(Records from a data source)
================================

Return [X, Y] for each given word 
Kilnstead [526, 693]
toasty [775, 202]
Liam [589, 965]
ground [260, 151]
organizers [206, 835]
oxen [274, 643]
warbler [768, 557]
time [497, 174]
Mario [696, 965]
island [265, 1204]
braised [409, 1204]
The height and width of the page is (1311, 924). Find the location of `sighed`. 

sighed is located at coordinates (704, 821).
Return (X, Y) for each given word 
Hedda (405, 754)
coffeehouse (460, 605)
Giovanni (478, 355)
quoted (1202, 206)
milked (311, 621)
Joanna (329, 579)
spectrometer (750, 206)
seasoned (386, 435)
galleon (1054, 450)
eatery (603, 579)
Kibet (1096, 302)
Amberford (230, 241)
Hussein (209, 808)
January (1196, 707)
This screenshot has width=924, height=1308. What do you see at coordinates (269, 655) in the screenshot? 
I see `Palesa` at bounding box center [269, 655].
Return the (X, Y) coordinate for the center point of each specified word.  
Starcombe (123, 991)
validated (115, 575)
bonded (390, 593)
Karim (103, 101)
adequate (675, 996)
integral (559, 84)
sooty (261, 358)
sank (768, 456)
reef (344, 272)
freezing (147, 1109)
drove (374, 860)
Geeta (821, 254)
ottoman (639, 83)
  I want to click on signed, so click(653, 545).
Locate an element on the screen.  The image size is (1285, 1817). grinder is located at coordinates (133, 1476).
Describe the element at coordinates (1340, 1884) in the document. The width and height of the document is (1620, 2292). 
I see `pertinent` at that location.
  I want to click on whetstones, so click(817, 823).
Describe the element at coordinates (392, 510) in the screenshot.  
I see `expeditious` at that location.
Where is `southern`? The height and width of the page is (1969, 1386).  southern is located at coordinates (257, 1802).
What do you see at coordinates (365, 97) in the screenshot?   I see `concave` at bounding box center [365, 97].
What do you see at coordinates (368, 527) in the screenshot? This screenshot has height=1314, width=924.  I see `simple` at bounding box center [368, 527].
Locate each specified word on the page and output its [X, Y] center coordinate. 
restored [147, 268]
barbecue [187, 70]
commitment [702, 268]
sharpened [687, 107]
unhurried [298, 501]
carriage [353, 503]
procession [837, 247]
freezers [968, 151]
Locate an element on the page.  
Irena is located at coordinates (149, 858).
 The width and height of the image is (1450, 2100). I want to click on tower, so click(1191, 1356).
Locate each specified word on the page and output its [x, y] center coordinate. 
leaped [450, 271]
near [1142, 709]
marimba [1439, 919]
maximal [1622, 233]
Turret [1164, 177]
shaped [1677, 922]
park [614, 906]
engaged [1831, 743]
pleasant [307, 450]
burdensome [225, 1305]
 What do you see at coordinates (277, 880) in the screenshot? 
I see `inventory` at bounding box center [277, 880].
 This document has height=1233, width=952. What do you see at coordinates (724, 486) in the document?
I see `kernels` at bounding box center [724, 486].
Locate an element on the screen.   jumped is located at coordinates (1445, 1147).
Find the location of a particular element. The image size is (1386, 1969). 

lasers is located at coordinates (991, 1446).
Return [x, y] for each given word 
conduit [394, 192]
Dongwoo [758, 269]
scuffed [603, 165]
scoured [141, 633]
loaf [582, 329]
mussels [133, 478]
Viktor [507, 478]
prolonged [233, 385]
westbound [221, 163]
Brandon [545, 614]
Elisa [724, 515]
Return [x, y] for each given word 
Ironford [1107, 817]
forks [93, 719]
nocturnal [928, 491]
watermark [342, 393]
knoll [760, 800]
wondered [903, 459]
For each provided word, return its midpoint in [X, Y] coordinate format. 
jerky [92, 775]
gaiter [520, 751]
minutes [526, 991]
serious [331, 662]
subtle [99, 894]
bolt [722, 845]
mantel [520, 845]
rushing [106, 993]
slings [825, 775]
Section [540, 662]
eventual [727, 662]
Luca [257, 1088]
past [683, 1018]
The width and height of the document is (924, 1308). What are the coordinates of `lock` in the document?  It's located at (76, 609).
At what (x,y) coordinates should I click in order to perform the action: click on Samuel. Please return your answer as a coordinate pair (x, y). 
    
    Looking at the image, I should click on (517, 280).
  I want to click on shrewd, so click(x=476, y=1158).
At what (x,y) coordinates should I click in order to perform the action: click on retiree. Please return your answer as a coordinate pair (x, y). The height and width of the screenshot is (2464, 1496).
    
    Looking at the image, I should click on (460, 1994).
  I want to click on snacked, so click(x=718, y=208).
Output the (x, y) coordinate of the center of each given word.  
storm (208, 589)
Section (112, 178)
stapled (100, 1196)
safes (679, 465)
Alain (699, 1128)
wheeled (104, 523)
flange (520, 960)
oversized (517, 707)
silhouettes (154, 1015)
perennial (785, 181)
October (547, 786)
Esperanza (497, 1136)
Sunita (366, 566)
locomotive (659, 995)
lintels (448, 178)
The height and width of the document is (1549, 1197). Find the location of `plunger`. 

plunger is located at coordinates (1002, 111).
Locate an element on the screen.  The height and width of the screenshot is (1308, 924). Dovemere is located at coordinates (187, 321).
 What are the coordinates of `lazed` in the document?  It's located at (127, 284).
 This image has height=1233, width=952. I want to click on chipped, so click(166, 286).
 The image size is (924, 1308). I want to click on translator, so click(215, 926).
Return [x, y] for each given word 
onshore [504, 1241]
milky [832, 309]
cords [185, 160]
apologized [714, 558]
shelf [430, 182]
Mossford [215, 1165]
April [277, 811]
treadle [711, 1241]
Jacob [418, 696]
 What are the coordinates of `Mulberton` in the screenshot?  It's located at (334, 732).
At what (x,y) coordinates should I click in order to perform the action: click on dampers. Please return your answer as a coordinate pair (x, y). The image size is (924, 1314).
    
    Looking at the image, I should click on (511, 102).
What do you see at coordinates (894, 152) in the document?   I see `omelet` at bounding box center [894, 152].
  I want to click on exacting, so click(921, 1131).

================================

Please duplicate the records exactly, everything from the line containing "milky [832, 309]" down to the end of the records, both ends included.

Complete response:
milky [832, 309]
cords [185, 160]
apologized [714, 558]
shelf [430, 182]
Mossford [215, 1165]
April [277, 811]
treadle [711, 1241]
Jacob [418, 696]
 What are the coordinates of `Mulberton` in the screenshot?  It's located at (334, 732).
At what (x,y) coordinates should I click in order to perform the action: click on dampers. Please return your answer as a coordinate pair (x, y). The image size is (924, 1314).
    
    Looking at the image, I should click on (511, 102).
What do you see at coordinates (894, 152) in the document?   I see `omelet` at bounding box center [894, 152].
  I want to click on exacting, so click(921, 1131).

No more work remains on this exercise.